» **Stored data**

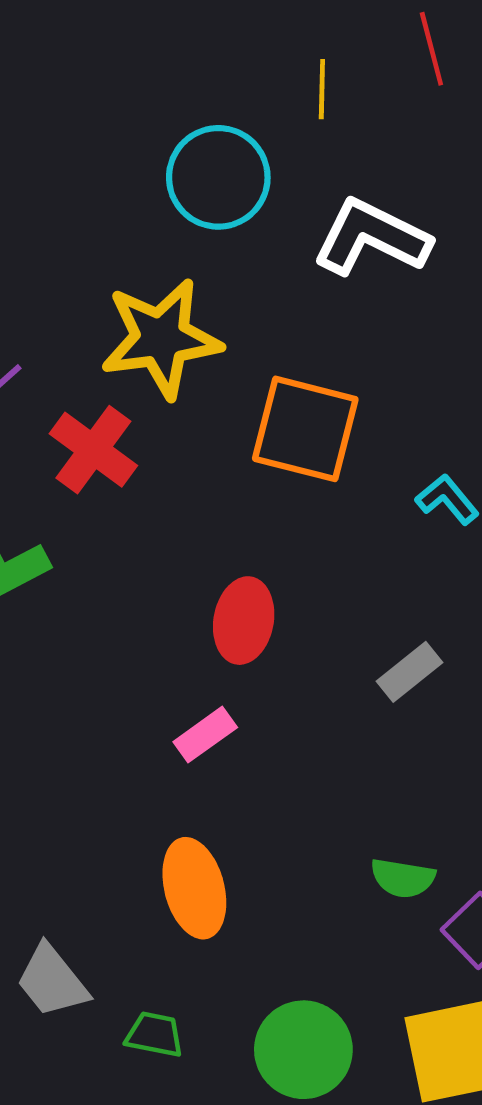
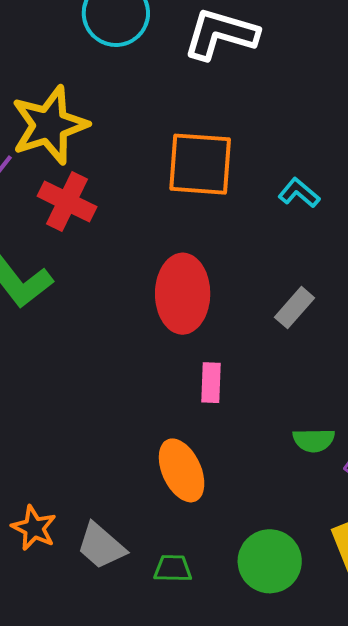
yellow star: (161, 338) -> (49, 125), moved
red ellipse: (244, 621) -> (183, 294), size x1.4
pink rectangle: (205, 735) -> (211, 383), moved, turned -42

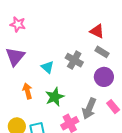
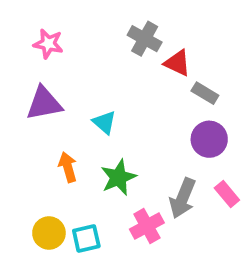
red triangle: (97, 31) -> (177, 63), moved
purple triangle: (15, 56) -> (44, 103), turned 40
gray cross: (74, 60) -> (145, 39), moved

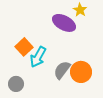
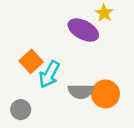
gray semicircle: (62, 70) -> (81, 91), turned -126

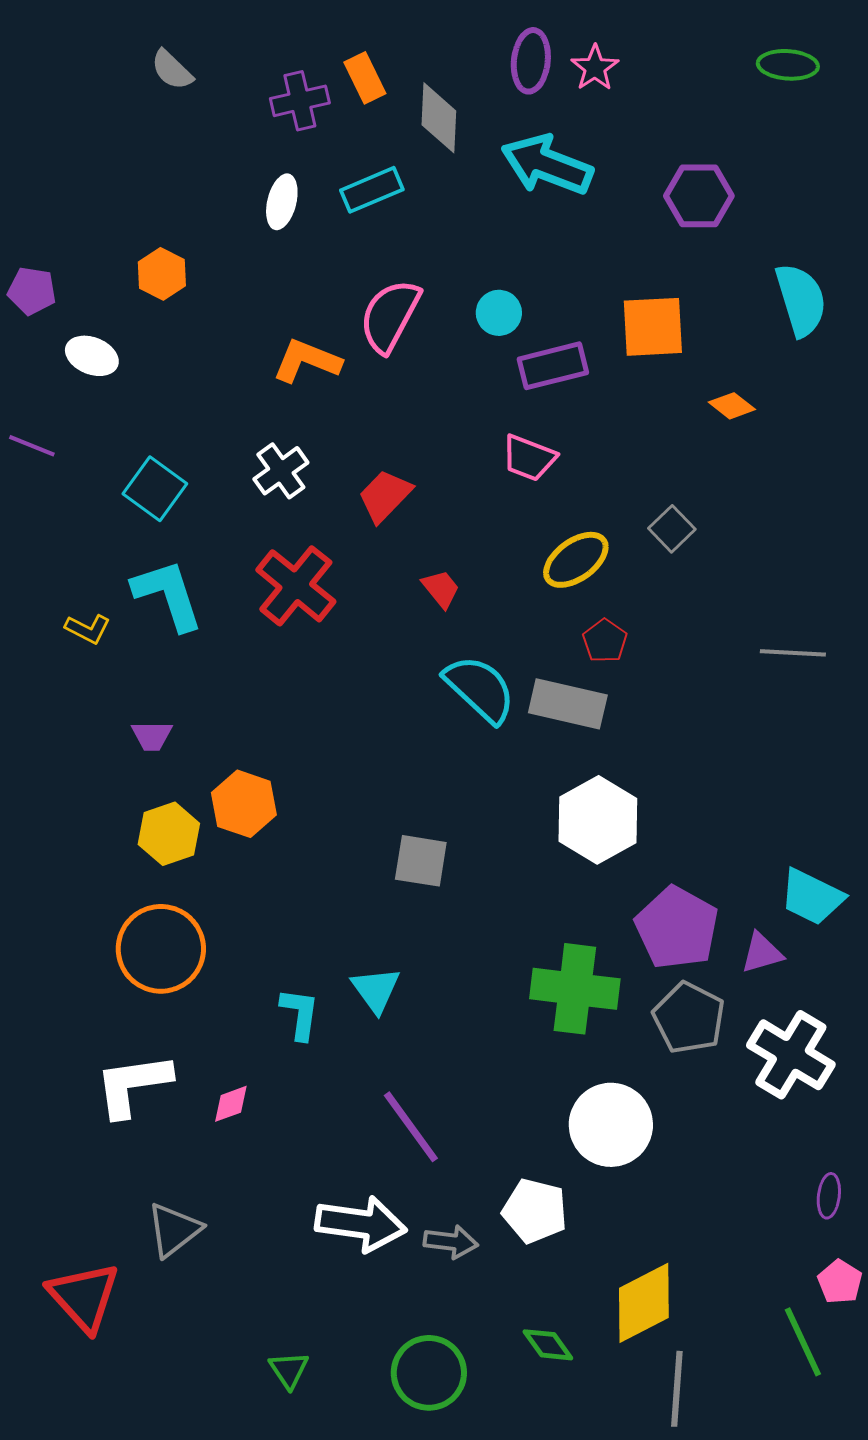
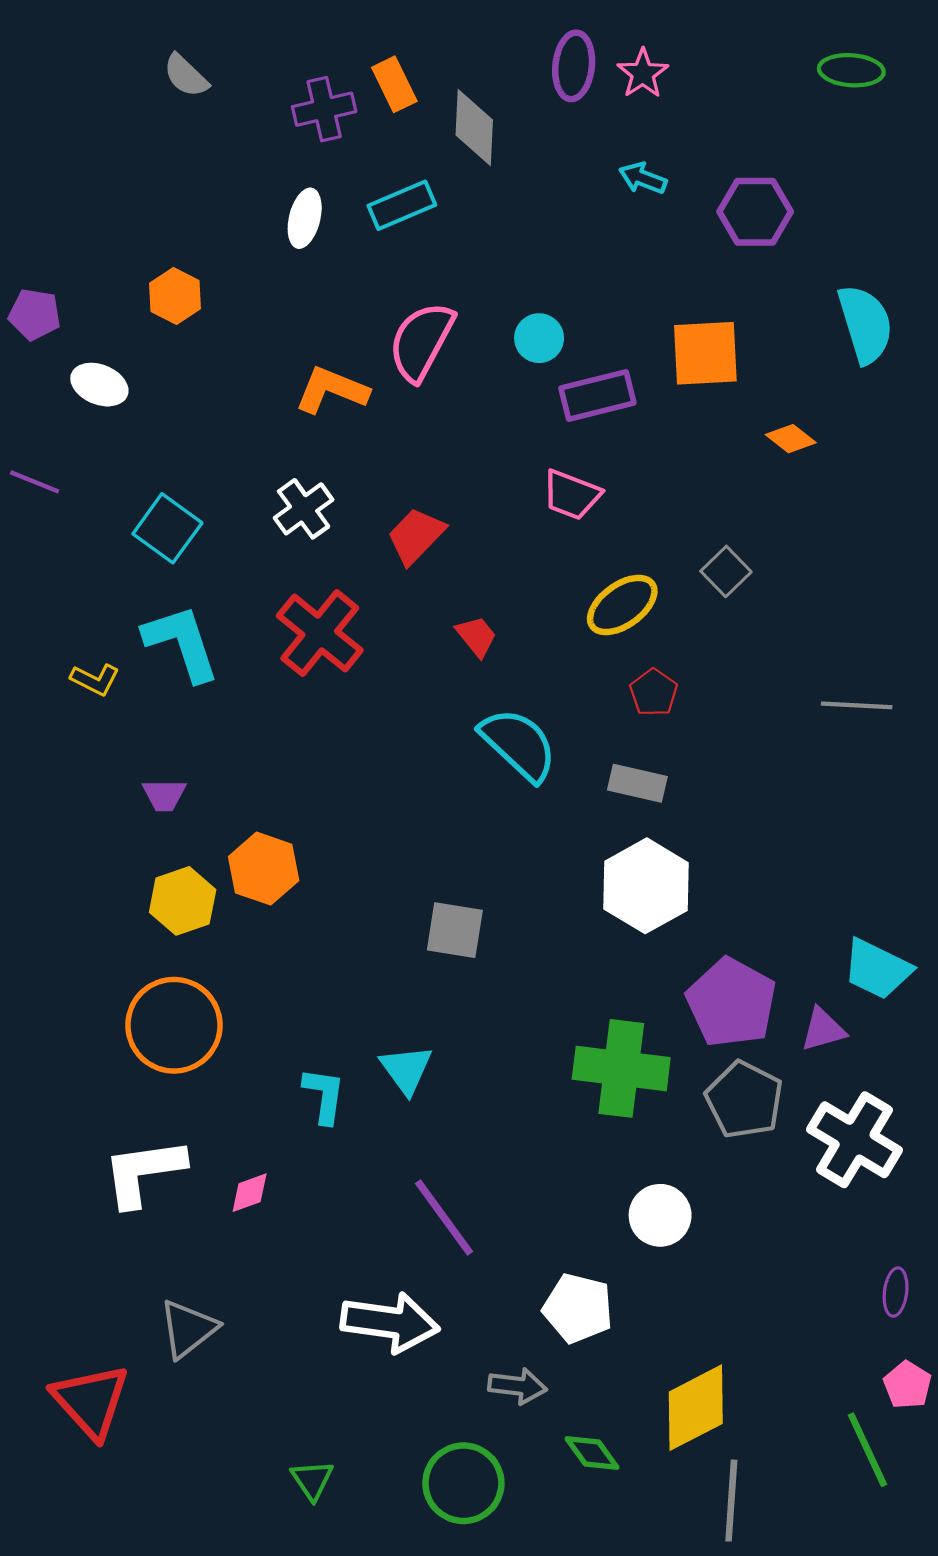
cyan arrow: (547, 165) -> (643, 178), moved, size x0.5
gray rectangle: (568, 704) -> (637, 783), moved, size x0.7
white circle: (611, 1125) -> (660, 1215), size x0.7
gray arrow: (451, 1242) -> (517, 1386), moved

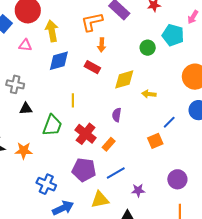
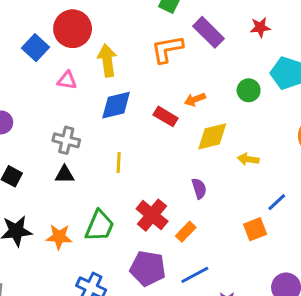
orange arrow: (102, 45) -> (195, 99), moved, turned 64
gray cross: (15, 84) -> (66, 140), moved
yellow line: (73, 100) -> (119, 162), moved
purple semicircle: (117, 115) -> (199, 189), turned 152
green trapezoid: (52, 125) -> (100, 226), moved

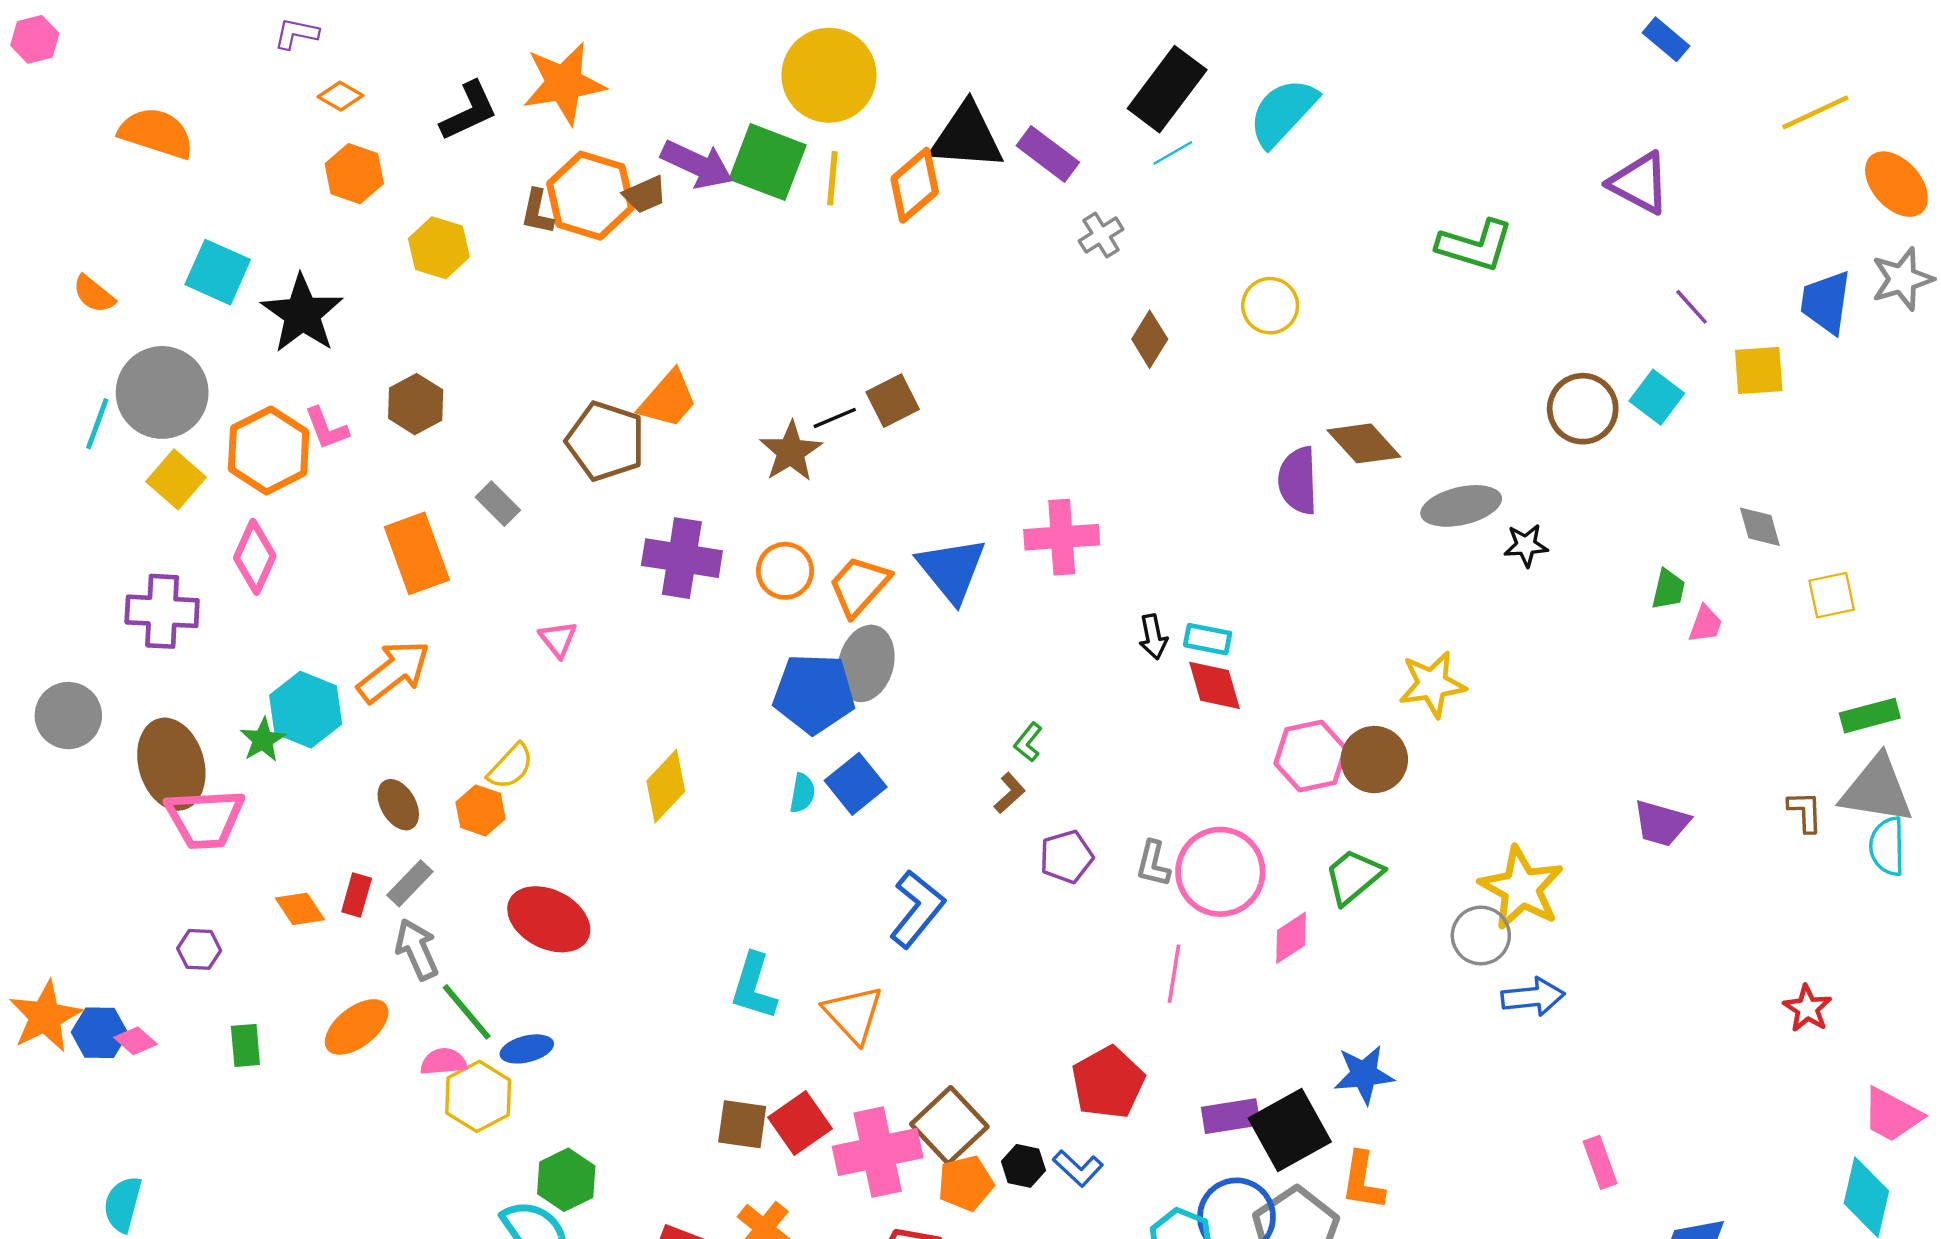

» **Task directions**
Your task is to set down each line above verbatim while excluding the pictures.

» **Result of the task**
yellow star: (161, 338) -> (49, 125), moved
red ellipse: (244, 621) -> (183, 294), size x1.4
pink rectangle: (205, 735) -> (211, 383), moved, turned -42

red triangle: (97, 31) -> (177, 63), moved
purple triangle: (15, 56) -> (44, 103), turned 40
gray cross: (74, 60) -> (145, 39), moved

gray semicircle: (62, 70) -> (81, 91), turned -126

cyan arrow: (547, 165) -> (643, 178), moved, size x0.5
gray rectangle: (568, 704) -> (637, 783), moved, size x0.7
white circle: (611, 1125) -> (660, 1215), size x0.7
gray arrow: (451, 1242) -> (517, 1386), moved

orange arrow: (102, 45) -> (195, 99), moved, turned 64
gray cross: (15, 84) -> (66, 140), moved
yellow line: (73, 100) -> (119, 162), moved
purple semicircle: (117, 115) -> (199, 189), turned 152
green trapezoid: (52, 125) -> (100, 226), moved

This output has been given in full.